• _YOUR GOAL_: Output consists of the line that contains "(333, 81) = (592, 125): pink" plus every later line of the material below, each one duplicated exactly.

PROVIDED RECORDS START

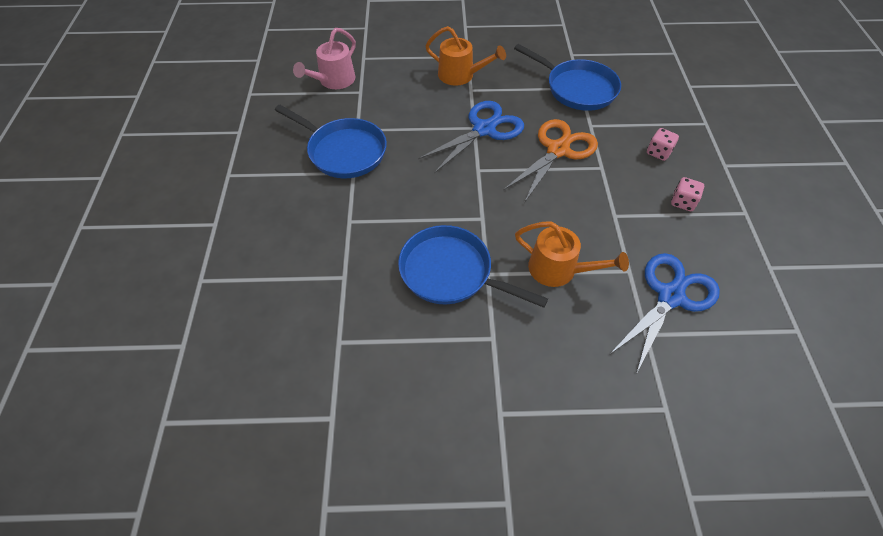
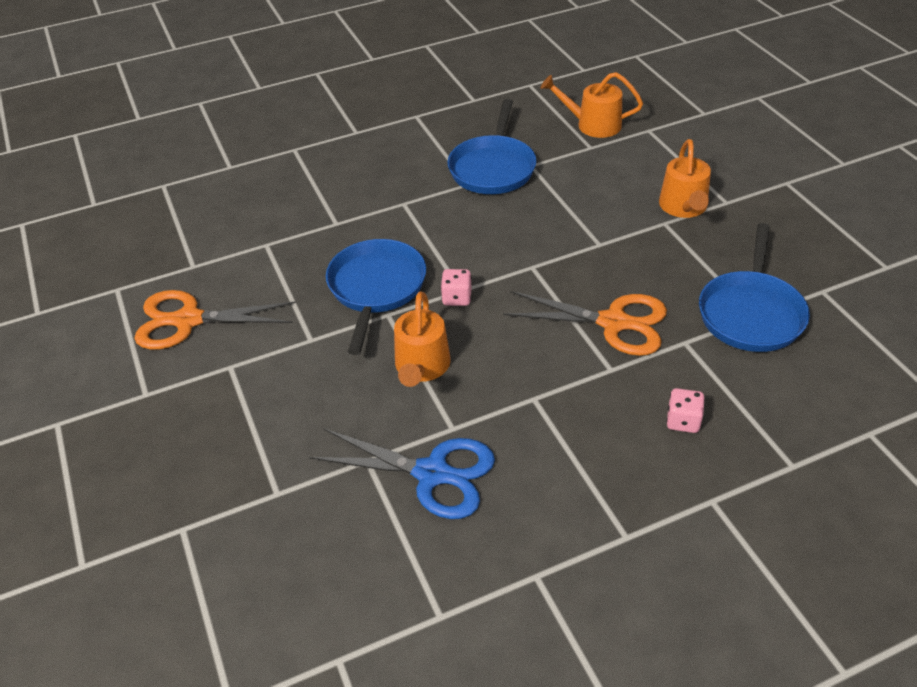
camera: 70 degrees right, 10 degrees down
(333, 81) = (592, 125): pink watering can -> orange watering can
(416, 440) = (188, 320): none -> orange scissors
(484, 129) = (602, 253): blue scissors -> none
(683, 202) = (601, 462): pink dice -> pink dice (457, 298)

PROVIDED RECORDS END

• _RESPONSE_:
(333, 81) = (592, 125): pink watering can -> orange watering can
(416, 440) = (188, 320): none -> orange scissors
(484, 129) = (602, 253): blue scissors -> none
(683, 202) = (601, 462): pink dice -> pink dice (457, 298)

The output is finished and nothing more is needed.